PROBLEM DESCRIPTION:
Please print every record below exactly as it reads.

MATERIAL PROVIDED:
Segment Open

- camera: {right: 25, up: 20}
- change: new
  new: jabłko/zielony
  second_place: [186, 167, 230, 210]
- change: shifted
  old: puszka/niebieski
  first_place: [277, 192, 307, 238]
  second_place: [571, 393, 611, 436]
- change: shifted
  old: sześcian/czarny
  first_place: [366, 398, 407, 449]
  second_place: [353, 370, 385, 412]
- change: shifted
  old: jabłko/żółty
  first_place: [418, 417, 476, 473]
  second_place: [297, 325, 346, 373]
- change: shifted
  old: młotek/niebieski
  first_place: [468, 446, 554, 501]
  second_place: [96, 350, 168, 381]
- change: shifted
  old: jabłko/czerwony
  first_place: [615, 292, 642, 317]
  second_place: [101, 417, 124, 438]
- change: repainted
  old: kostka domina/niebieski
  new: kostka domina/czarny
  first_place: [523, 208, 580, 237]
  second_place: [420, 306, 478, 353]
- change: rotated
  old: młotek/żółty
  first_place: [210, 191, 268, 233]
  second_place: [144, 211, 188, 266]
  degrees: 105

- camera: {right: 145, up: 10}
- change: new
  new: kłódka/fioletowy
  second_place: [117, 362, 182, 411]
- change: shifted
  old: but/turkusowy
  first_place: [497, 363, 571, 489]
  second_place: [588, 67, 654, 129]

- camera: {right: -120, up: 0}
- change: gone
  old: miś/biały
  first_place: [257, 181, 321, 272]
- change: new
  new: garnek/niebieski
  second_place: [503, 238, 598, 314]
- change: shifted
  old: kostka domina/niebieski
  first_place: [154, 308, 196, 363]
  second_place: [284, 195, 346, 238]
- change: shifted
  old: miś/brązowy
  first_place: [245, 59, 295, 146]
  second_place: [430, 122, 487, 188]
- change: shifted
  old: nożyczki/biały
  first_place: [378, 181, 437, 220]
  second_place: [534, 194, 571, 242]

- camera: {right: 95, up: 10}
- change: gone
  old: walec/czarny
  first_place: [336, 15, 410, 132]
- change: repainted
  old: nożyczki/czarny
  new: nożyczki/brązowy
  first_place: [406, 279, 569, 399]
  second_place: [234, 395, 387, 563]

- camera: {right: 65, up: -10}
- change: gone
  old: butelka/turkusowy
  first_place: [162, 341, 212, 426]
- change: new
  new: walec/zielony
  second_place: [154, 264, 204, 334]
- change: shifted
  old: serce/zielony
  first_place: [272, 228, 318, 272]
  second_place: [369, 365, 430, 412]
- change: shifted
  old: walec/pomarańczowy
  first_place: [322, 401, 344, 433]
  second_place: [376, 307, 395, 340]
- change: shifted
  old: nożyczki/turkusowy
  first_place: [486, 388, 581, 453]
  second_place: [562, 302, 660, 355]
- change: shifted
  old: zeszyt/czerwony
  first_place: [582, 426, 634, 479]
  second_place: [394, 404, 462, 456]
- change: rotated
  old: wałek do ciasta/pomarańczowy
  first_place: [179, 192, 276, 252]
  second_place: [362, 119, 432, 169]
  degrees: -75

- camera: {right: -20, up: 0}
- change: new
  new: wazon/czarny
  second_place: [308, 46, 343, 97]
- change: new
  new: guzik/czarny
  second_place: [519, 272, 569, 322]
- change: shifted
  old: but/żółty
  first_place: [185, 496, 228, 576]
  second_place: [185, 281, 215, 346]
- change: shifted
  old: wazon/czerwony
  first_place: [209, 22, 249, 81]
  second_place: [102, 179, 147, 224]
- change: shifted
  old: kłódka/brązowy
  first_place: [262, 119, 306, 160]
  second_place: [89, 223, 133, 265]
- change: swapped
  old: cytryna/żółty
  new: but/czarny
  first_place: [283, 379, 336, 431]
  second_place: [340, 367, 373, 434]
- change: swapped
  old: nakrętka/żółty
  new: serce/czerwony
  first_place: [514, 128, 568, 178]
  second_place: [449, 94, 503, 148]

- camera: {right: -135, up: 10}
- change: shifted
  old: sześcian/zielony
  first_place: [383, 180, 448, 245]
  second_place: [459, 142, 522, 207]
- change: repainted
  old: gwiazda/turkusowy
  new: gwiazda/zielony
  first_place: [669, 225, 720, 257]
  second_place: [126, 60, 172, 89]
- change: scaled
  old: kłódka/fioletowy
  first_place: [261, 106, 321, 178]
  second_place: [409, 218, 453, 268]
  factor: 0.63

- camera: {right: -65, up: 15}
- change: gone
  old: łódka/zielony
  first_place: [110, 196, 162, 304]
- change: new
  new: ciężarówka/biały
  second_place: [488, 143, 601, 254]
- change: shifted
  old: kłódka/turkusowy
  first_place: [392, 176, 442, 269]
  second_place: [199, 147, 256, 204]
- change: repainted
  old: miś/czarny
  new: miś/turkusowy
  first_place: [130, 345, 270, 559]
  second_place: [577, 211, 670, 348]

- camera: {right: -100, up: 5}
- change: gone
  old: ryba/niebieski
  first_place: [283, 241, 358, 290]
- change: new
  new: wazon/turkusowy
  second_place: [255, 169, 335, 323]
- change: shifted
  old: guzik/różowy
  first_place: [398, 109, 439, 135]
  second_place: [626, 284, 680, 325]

Segment Closed

EXPECTED OUTPUT:
- camera: {right: 25, up: 20}
- change: new
  new: jabłko/zielony
  second_place: [186, 167, 230, 210]
- change: shifted
  old: puszka/niebieski
  first_place: [277, 192, 307, 238]
  second_place: [571, 393, 611, 436]
- change: shifted
  old: sześcian/czarny
  first_place: [366, 398, 407, 449]
  second_place: [353, 370, 385, 412]
- change: shifted
  old: jabłko/żółty
  first_place: [418, 417, 476, 473]
  second_place: [297, 325, 346, 373]
- change: shifted
  old: młotek/niebieski
  first_place: [468, 446, 554, 501]
  second_place: [96, 350, 168, 381]
- change: shifted
  old: jabłko/czerwony
  first_place: [615, 292, 642, 317]
  second_place: [101, 417, 124, 438]
- change: repainted
  old: kostka domina/niebieski
  new: kostka domina/czarny
  first_place: [523, 208, 580, 237]
  second_place: [420, 306, 478, 353]
- change: rotated
  old: młotek/żółty
  first_place: [210, 191, 268, 233]
  second_place: [144, 211, 188, 266]
  degrees: 105

- camera: {right: 145, up: 10}
- change: new
  new: kłódka/fioletowy
  second_place: [117, 362, 182, 411]
- change: shifted
  old: but/turkusowy
  first_place: [497, 363, 571, 489]
  second_place: [588, 67, 654, 129]

- camera: {right: -120, up: 0}
- change: gone
  old: miś/biały
  first_place: [257, 181, 321, 272]
- change: new
  new: garnek/niebieski
  second_place: [503, 238, 598, 314]
- change: shifted
  old: kostka domina/niebieski
  first_place: [154, 308, 196, 363]
  second_place: [284, 195, 346, 238]
- change: shifted
  old: miś/brązowy
  first_place: [245, 59, 295, 146]
  second_place: [430, 122, 487, 188]
- change: shifted
  old: nożyczki/biały
  first_place: [378, 181, 437, 220]
  second_place: [534, 194, 571, 242]

- camera: {right: 95, up: 10}
- change: gone
  old: walec/czarny
  first_place: [336, 15, 410, 132]
- change: repainted
  old: nożyczki/czarny
  new: nożyczki/brązowy
  first_place: [406, 279, 569, 399]
  second_place: [234, 395, 387, 563]

- camera: {right: 65, up: -10}
- change: gone
  old: butelka/turkusowy
  first_place: [162, 341, 212, 426]
- change: new
  new: walec/zielony
  second_place: [154, 264, 204, 334]
- change: shifted
  old: serce/zielony
  first_place: [272, 228, 318, 272]
  second_place: [369, 365, 430, 412]
- change: shifted
  old: walec/pomarańczowy
  first_place: [322, 401, 344, 433]
  second_place: [376, 307, 395, 340]
- change: shifted
  old: nożyczki/turkusowy
  first_place: [486, 388, 581, 453]
  second_place: [562, 302, 660, 355]
- change: shifted
  old: zeszyt/czerwony
  first_place: [582, 426, 634, 479]
  second_place: [394, 404, 462, 456]
- change: rotated
  old: wałek do ciasta/pomarańczowy
  first_place: [179, 192, 276, 252]
  second_place: [362, 119, 432, 169]
  degrees: -75

- camera: {right: -20, up: 0}
- change: new
  new: wazon/czarny
  second_place: [308, 46, 343, 97]
- change: new
  new: guzik/czarny
  second_place: [519, 272, 569, 322]
- change: shifted
  old: but/żółty
  first_place: [185, 496, 228, 576]
  second_place: [185, 281, 215, 346]
- change: shifted
  old: wazon/czerwony
  first_place: [209, 22, 249, 81]
  second_place: [102, 179, 147, 224]
- change: shifted
  old: kłódka/brązowy
  first_place: [262, 119, 306, 160]
  second_place: [89, 223, 133, 265]
- change: swapped
  old: cytryna/żółty
  new: but/czarny
  first_place: [283, 379, 336, 431]
  second_place: [340, 367, 373, 434]
- change: swapped
  old: nakrętka/żółty
  new: serce/czerwony
  first_place: [514, 128, 568, 178]
  second_place: [449, 94, 503, 148]

- camera: {right: -135, up: 10}
- change: shifted
  old: sześcian/zielony
  first_place: [383, 180, 448, 245]
  second_place: [459, 142, 522, 207]
- change: repainted
  old: gwiazda/turkusowy
  new: gwiazda/zielony
  first_place: [669, 225, 720, 257]
  second_place: [126, 60, 172, 89]
- change: scaled
  old: kłódka/fioletowy
  first_place: [261, 106, 321, 178]
  second_place: [409, 218, 453, 268]
  factor: 0.63

- camera: {right: -65, up: 15}
- change: gone
  old: łódka/zielony
  first_place: [110, 196, 162, 304]
- change: new
  new: ciężarówka/biały
  second_place: [488, 143, 601, 254]
- change: shifted
  old: kłódka/turkusowy
  first_place: [392, 176, 442, 269]
  second_place: [199, 147, 256, 204]
- change: repainted
  old: miś/czarny
  new: miś/turkusowy
  first_place: [130, 345, 270, 559]
  second_place: [577, 211, 670, 348]

- camera: {right: -100, up: 5}
- change: gone
  old: ryba/niebieski
  first_place: [283, 241, 358, 290]
- change: new
  new: wazon/turkusowy
  second_place: [255, 169, 335, 323]
- change: shifted
  old: guzik/różowy
  first_place: [398, 109, 439, 135]
  second_place: [626, 284, 680, 325]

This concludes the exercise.